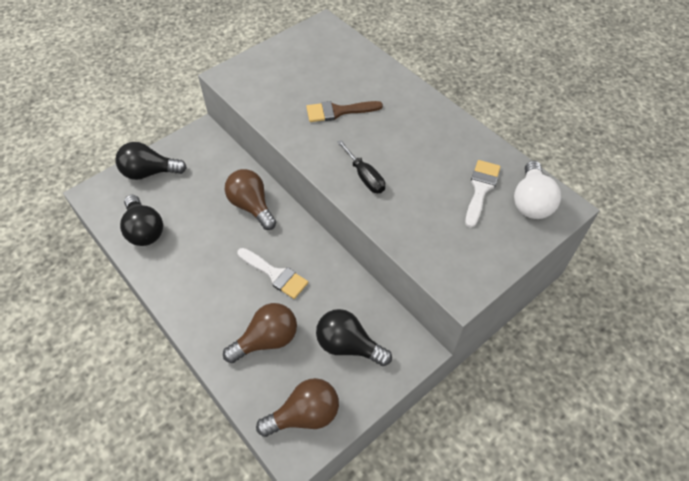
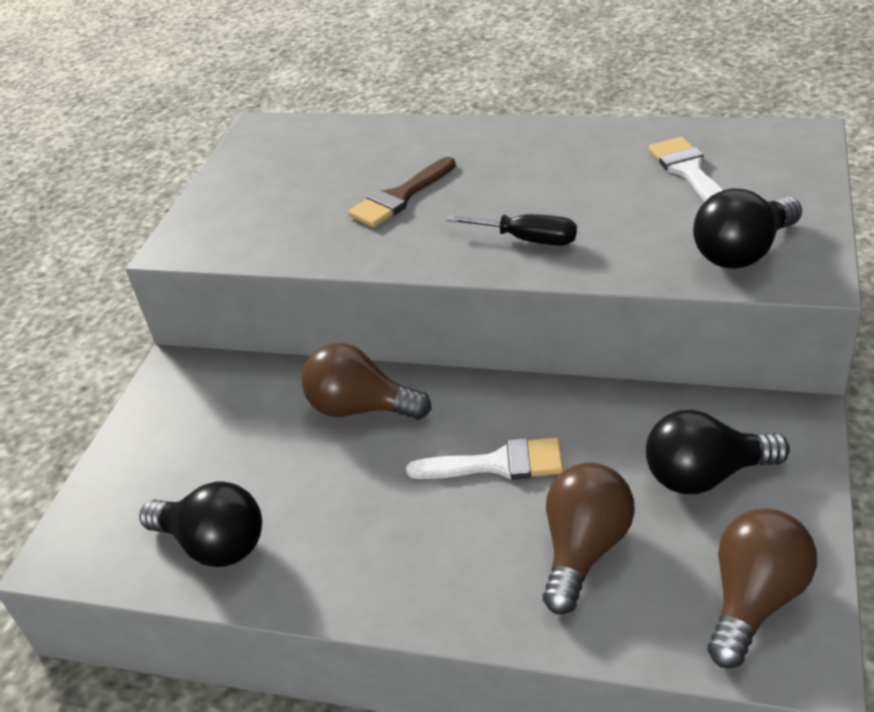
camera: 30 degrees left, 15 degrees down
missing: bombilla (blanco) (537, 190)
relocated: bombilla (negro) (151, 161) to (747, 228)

## What you will do
Would you print the listing above in full, exactly, but with no pictures?

## Solution for this exercise
camera: 30 degrees left, 15 degrees down
missing: bombilla (blanco) (537, 190)
relocated: bombilla (negro) (151, 161) to (747, 228)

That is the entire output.